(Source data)

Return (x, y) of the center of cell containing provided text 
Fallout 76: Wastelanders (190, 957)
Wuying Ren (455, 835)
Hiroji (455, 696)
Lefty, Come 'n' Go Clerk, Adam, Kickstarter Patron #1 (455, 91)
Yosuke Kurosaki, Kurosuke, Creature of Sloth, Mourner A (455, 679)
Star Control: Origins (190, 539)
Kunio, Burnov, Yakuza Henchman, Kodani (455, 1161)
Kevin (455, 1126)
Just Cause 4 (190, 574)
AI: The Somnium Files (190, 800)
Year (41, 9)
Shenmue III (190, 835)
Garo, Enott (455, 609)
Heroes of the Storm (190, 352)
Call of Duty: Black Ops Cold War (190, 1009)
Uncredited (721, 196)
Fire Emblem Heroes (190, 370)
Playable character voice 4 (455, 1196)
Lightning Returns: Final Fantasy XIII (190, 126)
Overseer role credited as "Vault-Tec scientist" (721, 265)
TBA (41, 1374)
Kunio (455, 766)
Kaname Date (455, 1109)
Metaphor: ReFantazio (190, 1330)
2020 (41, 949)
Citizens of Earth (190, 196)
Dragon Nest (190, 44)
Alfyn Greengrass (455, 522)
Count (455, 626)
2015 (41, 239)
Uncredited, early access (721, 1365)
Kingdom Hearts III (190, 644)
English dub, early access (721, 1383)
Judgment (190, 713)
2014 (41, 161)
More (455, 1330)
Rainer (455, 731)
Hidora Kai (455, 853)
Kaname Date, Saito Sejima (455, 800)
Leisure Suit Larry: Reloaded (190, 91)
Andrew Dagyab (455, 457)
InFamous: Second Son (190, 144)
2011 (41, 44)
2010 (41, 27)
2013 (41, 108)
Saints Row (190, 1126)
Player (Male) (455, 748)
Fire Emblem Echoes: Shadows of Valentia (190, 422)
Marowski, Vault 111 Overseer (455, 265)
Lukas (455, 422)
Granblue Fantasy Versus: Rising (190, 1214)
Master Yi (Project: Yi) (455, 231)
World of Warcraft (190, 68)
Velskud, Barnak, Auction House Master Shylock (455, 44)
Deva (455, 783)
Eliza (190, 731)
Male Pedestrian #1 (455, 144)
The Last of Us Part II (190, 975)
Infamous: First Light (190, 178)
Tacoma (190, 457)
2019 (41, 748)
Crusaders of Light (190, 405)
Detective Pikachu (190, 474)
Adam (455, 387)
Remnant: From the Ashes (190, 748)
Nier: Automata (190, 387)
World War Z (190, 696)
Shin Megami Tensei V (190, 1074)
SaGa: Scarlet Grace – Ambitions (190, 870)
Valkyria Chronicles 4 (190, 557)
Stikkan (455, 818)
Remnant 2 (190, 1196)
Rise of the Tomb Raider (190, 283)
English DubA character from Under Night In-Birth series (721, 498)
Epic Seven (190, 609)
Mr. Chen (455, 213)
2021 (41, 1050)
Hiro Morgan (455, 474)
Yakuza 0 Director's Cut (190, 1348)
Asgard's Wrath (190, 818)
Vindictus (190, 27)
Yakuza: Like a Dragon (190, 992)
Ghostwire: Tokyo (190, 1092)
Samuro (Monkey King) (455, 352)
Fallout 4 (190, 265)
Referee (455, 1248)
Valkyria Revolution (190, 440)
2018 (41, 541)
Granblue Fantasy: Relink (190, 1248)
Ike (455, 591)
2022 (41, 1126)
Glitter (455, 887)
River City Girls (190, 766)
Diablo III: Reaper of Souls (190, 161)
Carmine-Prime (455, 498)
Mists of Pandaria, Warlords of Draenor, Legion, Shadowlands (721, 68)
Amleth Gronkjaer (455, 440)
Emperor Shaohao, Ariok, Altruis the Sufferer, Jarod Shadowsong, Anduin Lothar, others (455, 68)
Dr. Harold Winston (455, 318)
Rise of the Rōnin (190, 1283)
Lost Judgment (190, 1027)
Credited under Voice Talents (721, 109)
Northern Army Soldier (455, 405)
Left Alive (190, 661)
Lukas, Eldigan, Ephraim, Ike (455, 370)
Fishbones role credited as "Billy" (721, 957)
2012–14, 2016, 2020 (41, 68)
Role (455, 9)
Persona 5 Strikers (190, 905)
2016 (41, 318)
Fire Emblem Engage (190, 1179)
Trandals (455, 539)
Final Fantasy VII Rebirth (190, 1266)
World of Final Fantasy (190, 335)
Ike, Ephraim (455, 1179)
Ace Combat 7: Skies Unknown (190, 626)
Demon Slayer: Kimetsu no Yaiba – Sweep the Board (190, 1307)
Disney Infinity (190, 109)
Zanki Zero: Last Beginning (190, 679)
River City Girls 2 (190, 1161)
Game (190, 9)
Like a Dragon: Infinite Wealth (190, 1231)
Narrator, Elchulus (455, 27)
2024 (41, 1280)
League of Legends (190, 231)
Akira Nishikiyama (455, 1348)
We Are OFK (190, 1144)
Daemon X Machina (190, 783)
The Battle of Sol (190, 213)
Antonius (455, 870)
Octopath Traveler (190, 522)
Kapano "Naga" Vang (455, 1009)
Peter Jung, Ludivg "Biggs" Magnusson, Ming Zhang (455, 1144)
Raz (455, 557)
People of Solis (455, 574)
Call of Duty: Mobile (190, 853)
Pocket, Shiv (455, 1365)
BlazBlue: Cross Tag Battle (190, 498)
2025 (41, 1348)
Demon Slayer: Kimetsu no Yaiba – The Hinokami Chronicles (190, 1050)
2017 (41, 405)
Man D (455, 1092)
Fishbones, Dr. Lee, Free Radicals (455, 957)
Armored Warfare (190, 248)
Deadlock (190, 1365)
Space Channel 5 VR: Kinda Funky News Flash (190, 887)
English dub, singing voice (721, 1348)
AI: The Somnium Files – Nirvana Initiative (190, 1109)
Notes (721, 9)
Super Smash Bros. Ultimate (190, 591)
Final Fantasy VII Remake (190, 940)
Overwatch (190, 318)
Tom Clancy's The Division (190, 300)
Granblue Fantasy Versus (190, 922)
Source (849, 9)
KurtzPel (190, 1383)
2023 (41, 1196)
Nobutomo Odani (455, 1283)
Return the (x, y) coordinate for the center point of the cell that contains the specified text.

**Job**
Present the records from the start through the line containing "2020 (41, 949)" as a Markdown table, with the row number in a column headed "No." and the line in a column headed "Entry". Leave out blank lines.

**Exercise response**
| No. | Entry |
|---|---|
| 1 | Return (x, y) of the center of cell containing provided text  |
| 2 | Fallout 76: Wastelanders (190, 957) |
| 3 | Wuying Ren (455, 835) |
| 4 | Hiroji (455, 696) |
| 5 | Lefty, Come 'n' Go Clerk, Adam, Kickstarter Patron #1 (455, 91) |
| 6 | Yosuke Kurosaki, Kurosuke, Creature of Sloth, Mourner A (455, 679) |
| 7 | Star Control: Origins (190, 539) |
| 8 | Kunio, Burnov, Yakuza Henchman, Kodani (455, 1161) |
| 9 | Kevin (455, 1126) |
| 10 | Just Cause 4 (190, 574) |
| 11 | AI: The Somnium Files (190, 800) |
| 12 | Year (41, 9) |
| 13 | Shenmue III (190, 835) |
| 14 | Garo, Enott (455, 609) |
| 15 | Heroes of the Storm (190, 352) |
| 16 | Call of Duty: Black Ops Cold War (190, 1009) |
| 17 | Uncredited (721, 196) |
| 18 | Fire Emblem Heroes (190, 370) |
| 19 | Playable character voice 4 (455, 1196) |
| 20 | Lightning Returns: Final Fantasy XIII (190, 126) |
| 21 | Overseer role credited as "Vault-Tec scientist" (721, 265) |
| 22 | TBA (41, 1374) |
| 23 | Kunio (455, 766) |
| 24 | Kaname Date (455, 1109) |
| 25 | Metaphor: ReFantazio (190, 1330) |
| 26 | 2020 (41, 949) |